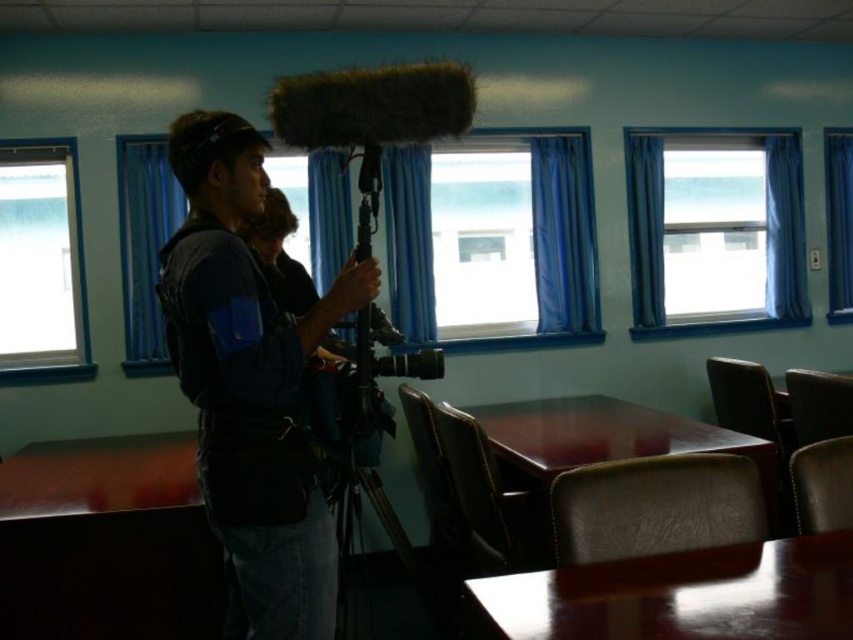
You are standing in the room and need to adjust the blue curtain at upper right. Based on its position, which direction should you move to reach it?

The blue curtain at upper right is located at point (764, 234), so you should move towards the upper right direction to reach it.

You are a guest in this room and want to adjust the blue curtain at upper right and the blue fabric window at center to let in more light. Which one should you open first to maximize the light entering the room?

The blue curtain at upper right is wider than the blue fabric window at center, so opening it first would allow more light to enter the room.

You are standing in the room and see two points marked on the wall. The first point is at coordinates point (175, 182) and the second point is at point (845, 296). Which point is closer to you?

Point (175, 182) is in front of point (845, 296), so it is closer to you.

About this exercise: Return the text of every record above word for word, leaving out the pictures.

Worked solution:
You are standing in the room and need to adjust the blue curtain at upper right. Based on its position, which direction should you move to reach it?

The blue curtain at upper right is located at point (764, 234), so you should move towards the upper right direction to reach it.

You are a guest in this room and want to adjust the blue curtain at upper right and the blue fabric window at center to let in more light. Which one should you open first to maximize the light entering the room?

The blue curtain at upper right is wider than the blue fabric window at center, so opening it first would allow more light to enter the room.

You are standing in the room and see two points marked on the wall. The first point is at coordinates point (175, 182) and the second point is at point (845, 296). Which point is closer to you?

Point (175, 182) is in front of point (845, 296), so it is closer to you.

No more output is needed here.